• _Work instruction_:
Exactly reproduce the lines beginning with the line that includes "R4: 820 (NET2, NET6) -> 33k (NET2, NET6)" and ending with the last line of the data.

Before-and-after change records:
********

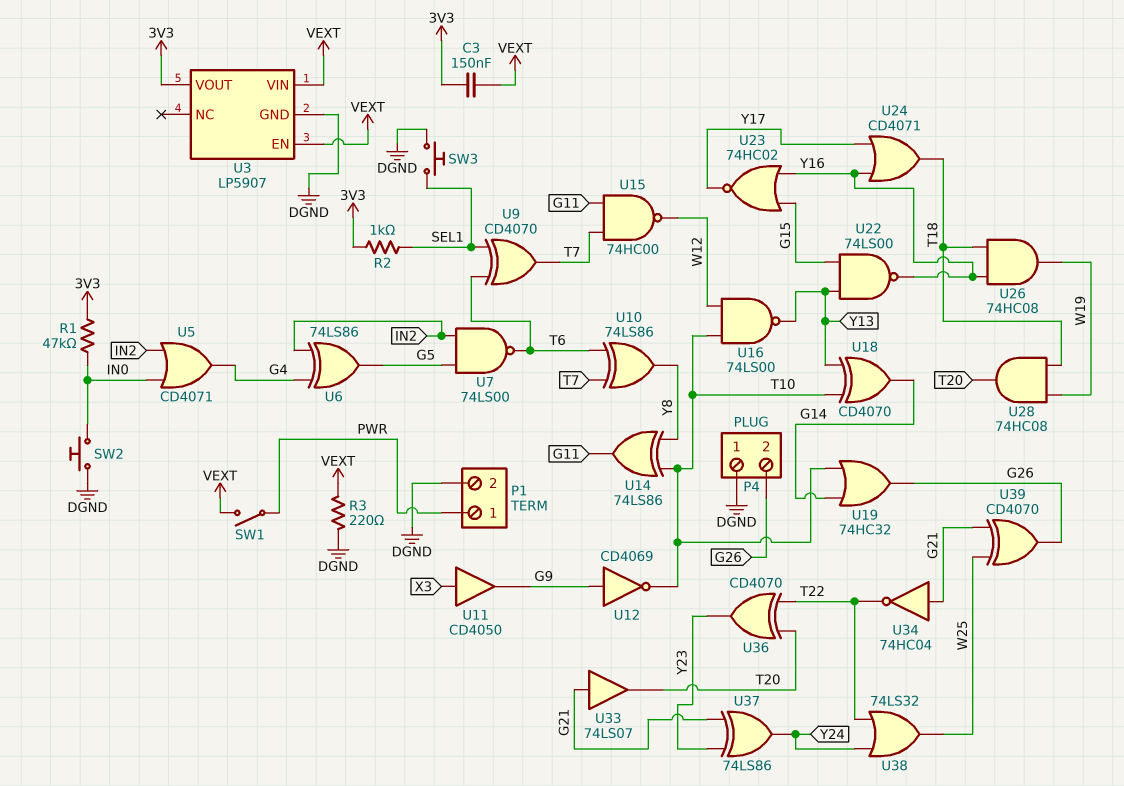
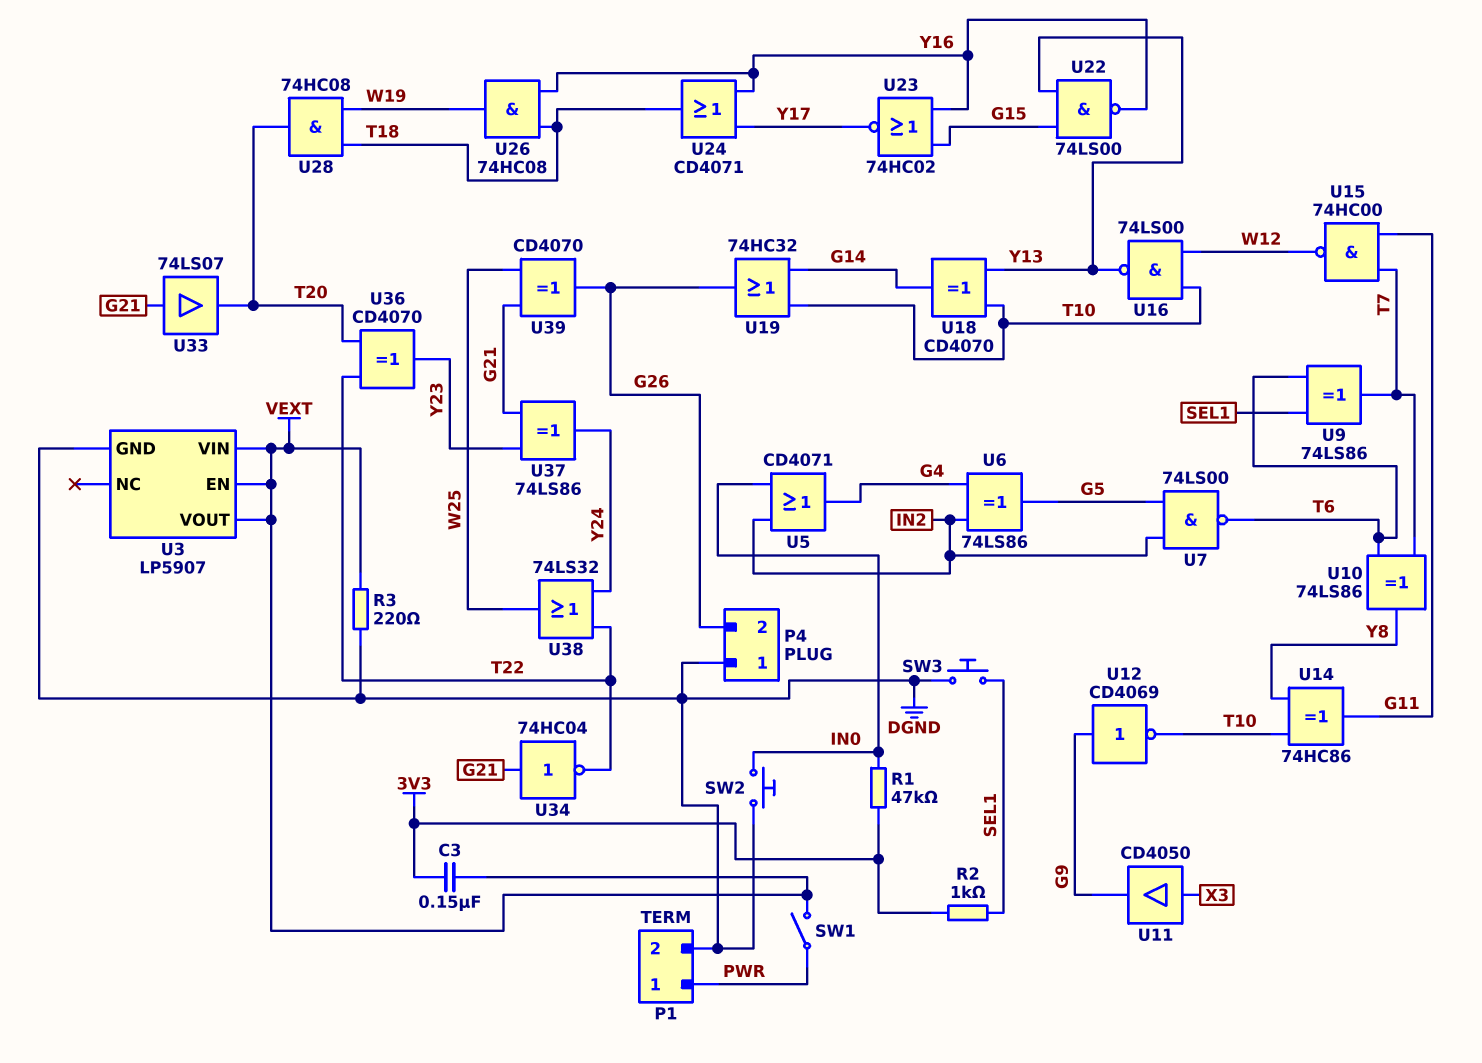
U3 pin VOUT: 3V3 -> VEXT
U9: XOR CD4070 (in SEL1, in T6, out T7) -> XOR 74LS86 (in SEL1, in T6, out T7)
U14: XOR 74LS86 (in T10, in Y8, out G11) -> XOR 74HC86 (in T10, in Y8, out G11)

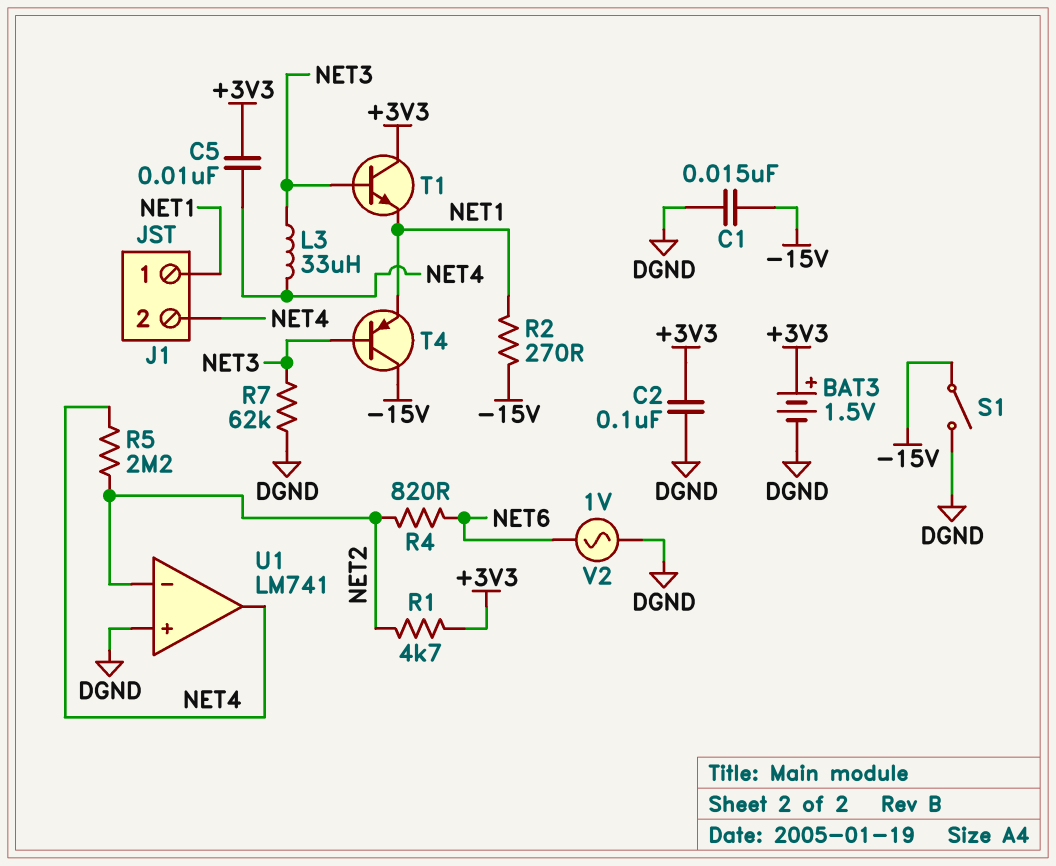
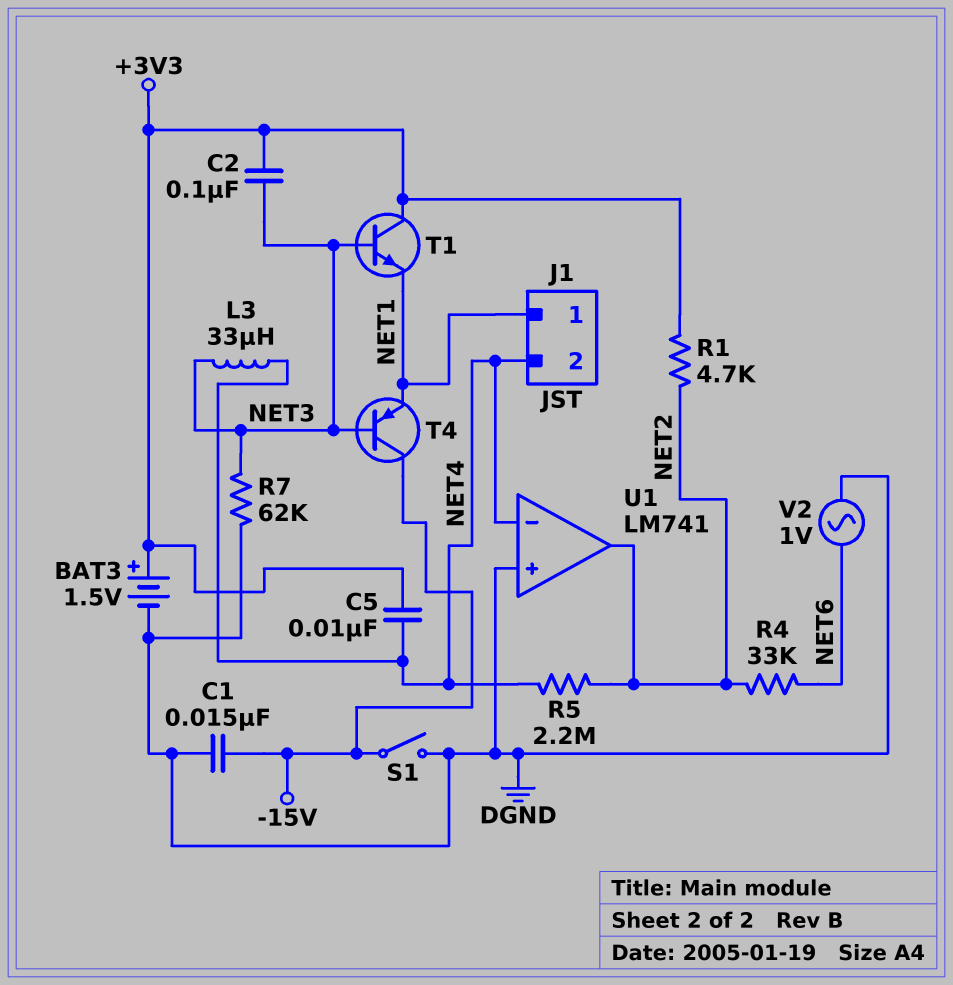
C2: 100nF (+3V3, DGND) -> 100nF (+3V3, NET3)
R2: 270 (-15V, NET1) -> none
R4: 820 (NET2, NET6) -> 33k (NET2, NET6)
U1 pin in-: NET2 -> NET4
U1 pin out: NET4 -> NET2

********

• _Expected answer_:
R4: 820 (NET2, NET6) -> 33k (NET2, NET6)
U1 pin in-: NET2 -> NET4
U1 pin out: NET4 -> NET2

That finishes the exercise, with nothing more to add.